Modification records

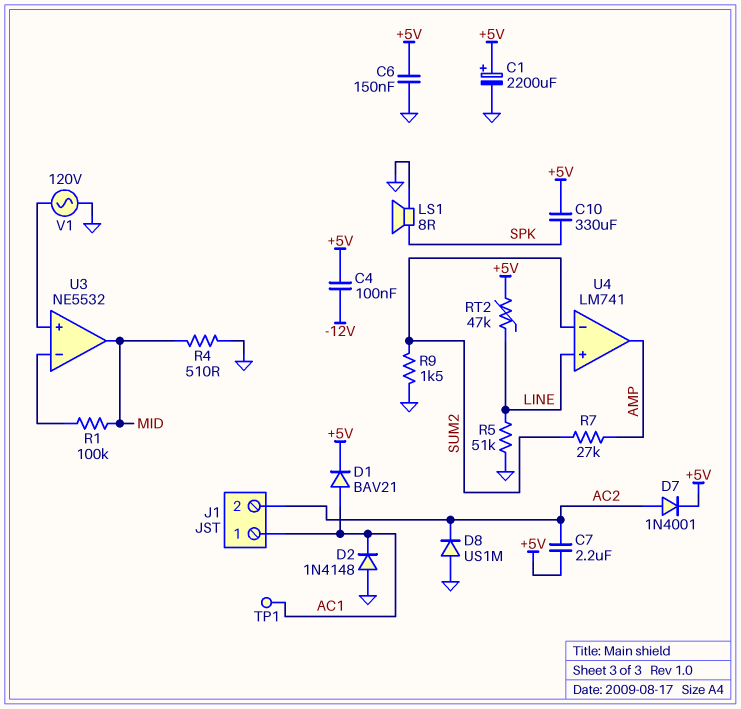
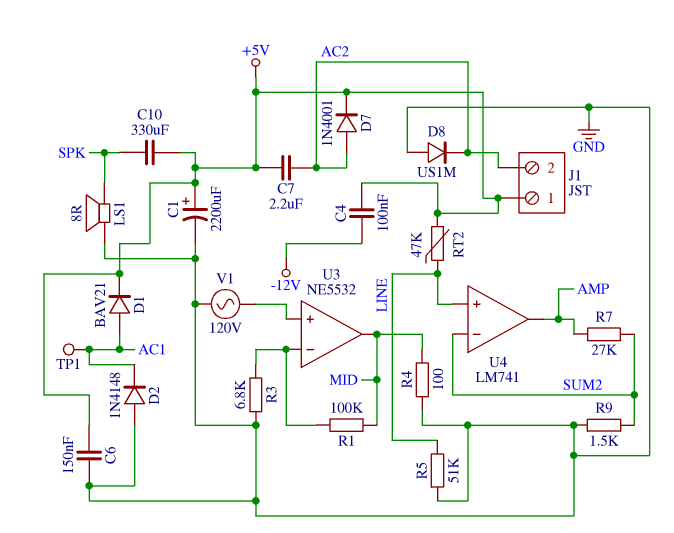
J1 pin 1: AC1 -> +5V
R3: none -> 6.8k (GND, U3/in-)
R4: 510 (GND, MID) -> 100 (GND, MID)

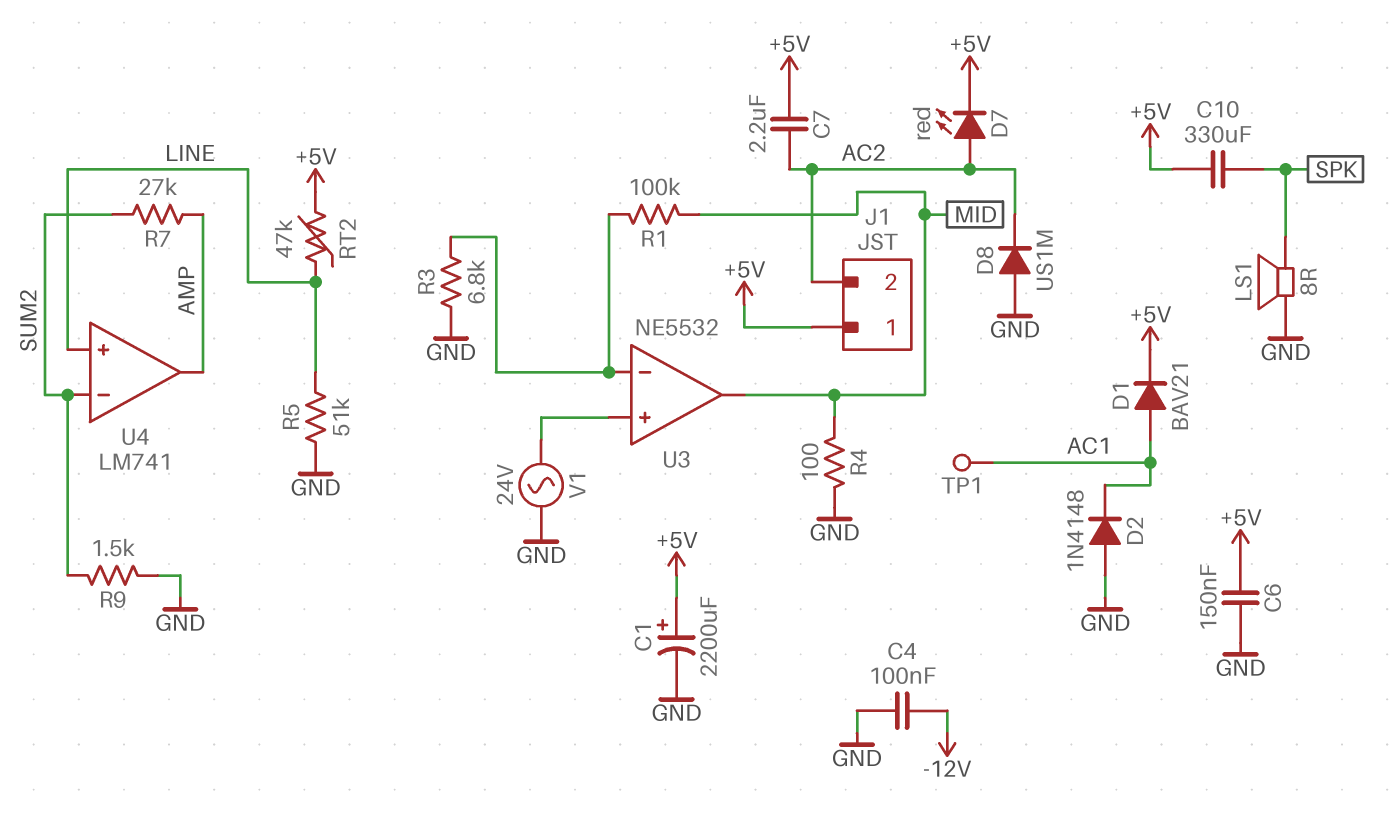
C4: 100nF (+5V, -12V) -> 100nF (-12V, GND)
D7: diode 1N4001 (A AC2, K +5V) -> LED red (A AC2, K +5V)
V1: AC 120V (GND, U3/in+) -> AC 24V (GND, U3/in+)

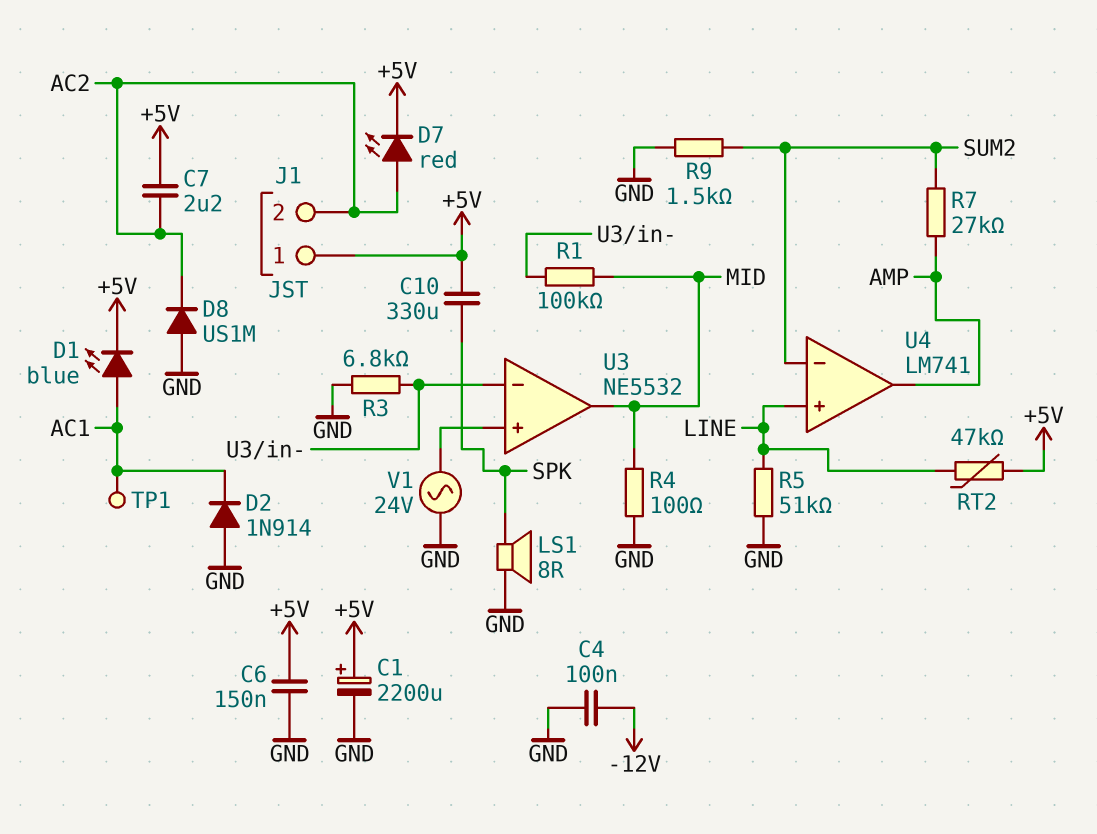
D1: diode BAV21 (A AC1, K +5V) -> LED blue (A AC1, K +5V)
D2: diode 1N4148 (A GND, K AC1) -> diode 1N914 (A GND, K AC1)

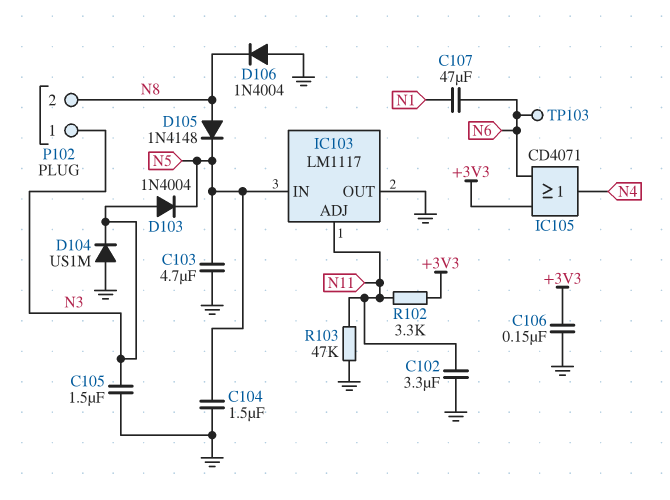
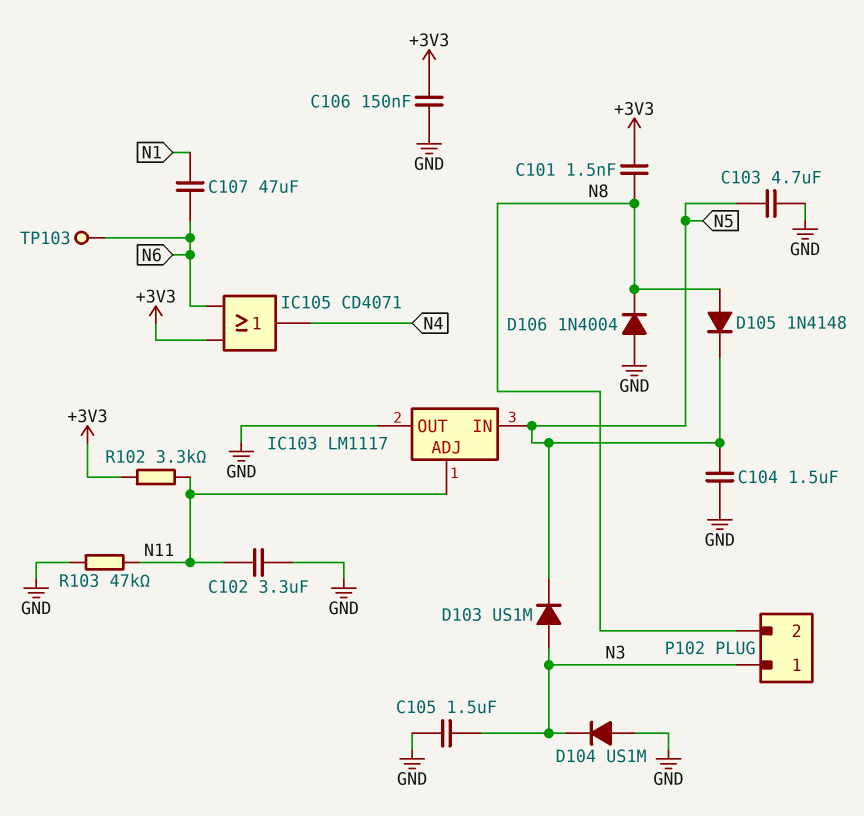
C101: none -> 1.5nF (+3V3, N8)
D103: diode 1N4004 (A N3, K N5) -> diode US1M (A N3, K N5)

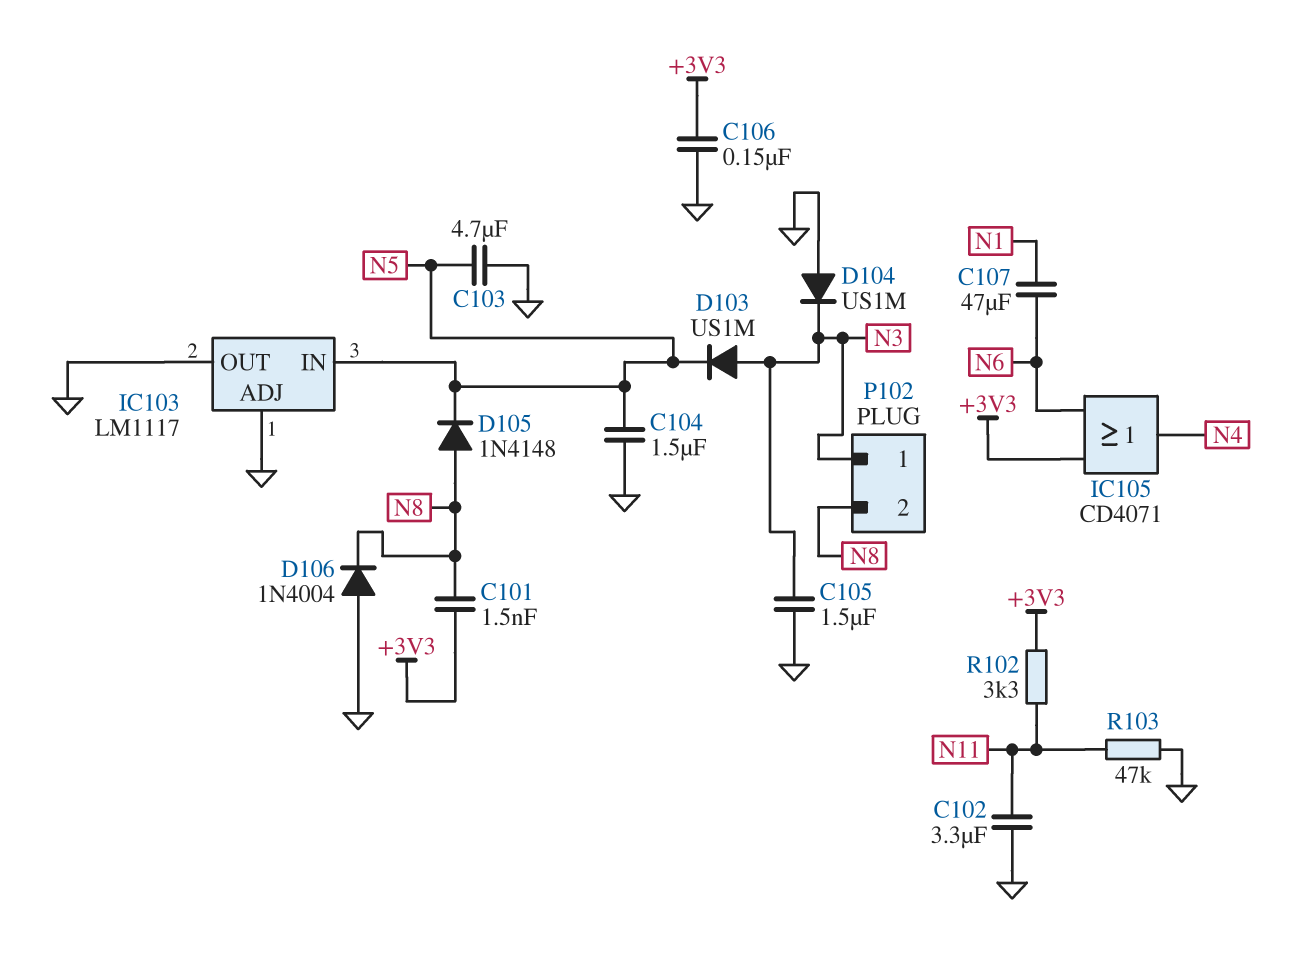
IC103 pin ADJ: N11 -> GND
TP103: test point (N6) -> none

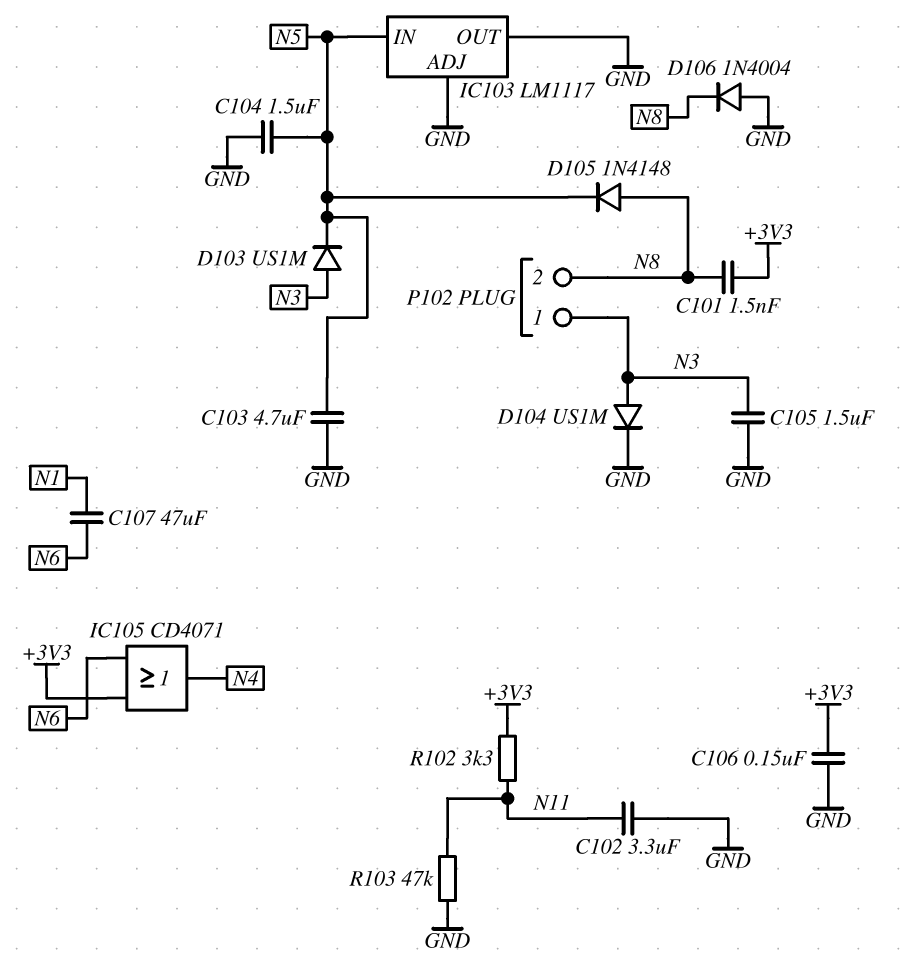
D104: diode US1M (A GND, K N3) -> diode US1M (A N3, K GND)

EXERCISE:
Please transcribe, with no additions, the lines starting at the one that contains "IC103 pin ADJ: N11 -> GND" and running through the last line of the entries, inclusive. Leave the pictures out.

RESULT FOR THIS EXERCISE:
IC103 pin ADJ: N11 -> GND
TP103: test point (N6) -> none

D104: diode US1M (A GND, K N3) -> diode US1M (A N3, K GND)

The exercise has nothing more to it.